[[ Task data open ]]

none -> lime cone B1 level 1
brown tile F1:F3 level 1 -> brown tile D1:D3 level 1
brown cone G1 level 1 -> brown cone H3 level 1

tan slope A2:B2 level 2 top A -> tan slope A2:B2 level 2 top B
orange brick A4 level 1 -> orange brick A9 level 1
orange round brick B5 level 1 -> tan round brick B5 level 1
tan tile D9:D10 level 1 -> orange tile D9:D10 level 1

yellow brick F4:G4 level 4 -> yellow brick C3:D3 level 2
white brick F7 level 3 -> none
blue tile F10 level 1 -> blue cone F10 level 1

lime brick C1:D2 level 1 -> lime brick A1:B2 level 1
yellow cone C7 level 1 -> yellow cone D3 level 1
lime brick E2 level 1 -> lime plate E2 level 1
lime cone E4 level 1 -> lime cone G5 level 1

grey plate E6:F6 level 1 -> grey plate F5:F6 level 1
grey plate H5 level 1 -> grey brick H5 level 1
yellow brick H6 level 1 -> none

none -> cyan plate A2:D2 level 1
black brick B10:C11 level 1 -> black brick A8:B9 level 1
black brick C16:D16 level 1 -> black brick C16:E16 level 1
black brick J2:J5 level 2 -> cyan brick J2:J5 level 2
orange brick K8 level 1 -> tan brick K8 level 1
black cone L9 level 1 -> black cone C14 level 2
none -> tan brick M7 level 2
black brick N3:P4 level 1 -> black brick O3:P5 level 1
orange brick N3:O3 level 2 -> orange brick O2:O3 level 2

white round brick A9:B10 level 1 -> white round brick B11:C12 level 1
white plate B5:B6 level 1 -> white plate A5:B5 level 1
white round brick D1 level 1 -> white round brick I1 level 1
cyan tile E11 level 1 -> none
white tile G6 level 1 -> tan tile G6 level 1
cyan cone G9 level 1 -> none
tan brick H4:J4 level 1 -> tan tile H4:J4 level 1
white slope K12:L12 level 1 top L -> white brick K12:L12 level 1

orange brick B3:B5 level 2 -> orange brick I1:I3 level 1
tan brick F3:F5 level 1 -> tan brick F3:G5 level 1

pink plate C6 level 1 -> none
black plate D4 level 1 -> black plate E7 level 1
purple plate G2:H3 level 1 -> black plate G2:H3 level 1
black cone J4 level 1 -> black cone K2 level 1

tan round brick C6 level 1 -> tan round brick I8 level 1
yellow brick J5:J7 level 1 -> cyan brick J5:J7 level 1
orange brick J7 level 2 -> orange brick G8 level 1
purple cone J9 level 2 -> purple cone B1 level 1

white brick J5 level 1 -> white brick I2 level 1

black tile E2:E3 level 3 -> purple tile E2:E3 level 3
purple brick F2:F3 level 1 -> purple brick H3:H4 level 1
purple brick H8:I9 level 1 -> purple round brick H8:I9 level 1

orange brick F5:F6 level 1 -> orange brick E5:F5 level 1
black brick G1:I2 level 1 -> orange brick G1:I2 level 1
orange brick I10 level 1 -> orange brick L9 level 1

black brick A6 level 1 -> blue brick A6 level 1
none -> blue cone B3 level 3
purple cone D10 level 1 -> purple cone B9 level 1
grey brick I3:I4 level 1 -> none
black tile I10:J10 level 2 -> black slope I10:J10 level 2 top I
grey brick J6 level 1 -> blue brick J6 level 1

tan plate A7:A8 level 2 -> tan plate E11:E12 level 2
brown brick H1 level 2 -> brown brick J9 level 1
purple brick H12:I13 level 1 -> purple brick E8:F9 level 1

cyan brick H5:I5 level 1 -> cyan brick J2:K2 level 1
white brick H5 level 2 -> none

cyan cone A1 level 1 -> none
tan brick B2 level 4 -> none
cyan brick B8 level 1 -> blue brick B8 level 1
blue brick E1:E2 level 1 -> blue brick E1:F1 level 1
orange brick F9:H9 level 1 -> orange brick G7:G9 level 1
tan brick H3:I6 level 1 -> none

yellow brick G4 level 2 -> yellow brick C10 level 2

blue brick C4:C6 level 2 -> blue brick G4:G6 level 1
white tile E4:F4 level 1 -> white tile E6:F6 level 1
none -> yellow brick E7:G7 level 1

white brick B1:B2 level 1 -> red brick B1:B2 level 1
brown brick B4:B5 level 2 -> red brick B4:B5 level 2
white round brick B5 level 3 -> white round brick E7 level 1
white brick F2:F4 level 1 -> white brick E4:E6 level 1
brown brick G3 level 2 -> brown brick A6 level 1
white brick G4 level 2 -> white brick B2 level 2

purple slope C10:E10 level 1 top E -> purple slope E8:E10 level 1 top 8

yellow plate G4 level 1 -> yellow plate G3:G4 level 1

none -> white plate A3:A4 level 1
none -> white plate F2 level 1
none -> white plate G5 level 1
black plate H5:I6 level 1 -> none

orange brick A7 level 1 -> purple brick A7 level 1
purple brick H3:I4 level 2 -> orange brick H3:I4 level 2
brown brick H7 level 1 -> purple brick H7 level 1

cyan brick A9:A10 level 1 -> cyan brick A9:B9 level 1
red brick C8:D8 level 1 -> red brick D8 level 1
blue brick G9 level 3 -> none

[[ Task data closed ]]

→ **Problem**:
Copy, without any change, the run of lines from the one with "white round brick B5" through the end of the entries above.

→ **Answer to the exercise**:
white round brick B5 level 3 -> white round brick E7 level 1
white brick F2:F4 level 1 -> white brick E4:E6 level 1
brown brick G3 level 2 -> brown brick A6 level 1
white brick G4 level 2 -> white brick B2 level 2

purple slope C10:E10 level 1 top E -> purple slope E8:E10 level 1 top 8

yellow plate G4 level 1 -> yellow plate G3:G4 level 1

none -> white plate A3:A4 level 1
none -> white plate F2 level 1
none -> white plate G5 level 1
black plate H5:I6 level 1 -> none

orange brick A7 level 1 -> purple brick A7 level 1
purple brick H3:I4 level 2 -> orange brick H3:I4 level 2
brown brick H7 level 1 -> purple brick H7 level 1

cyan brick A9:A10 level 1 -> cyan brick A9:B9 level 1
red brick C8:D8 level 1 -> red brick D8 level 1
blue brick G9 level 3 -> none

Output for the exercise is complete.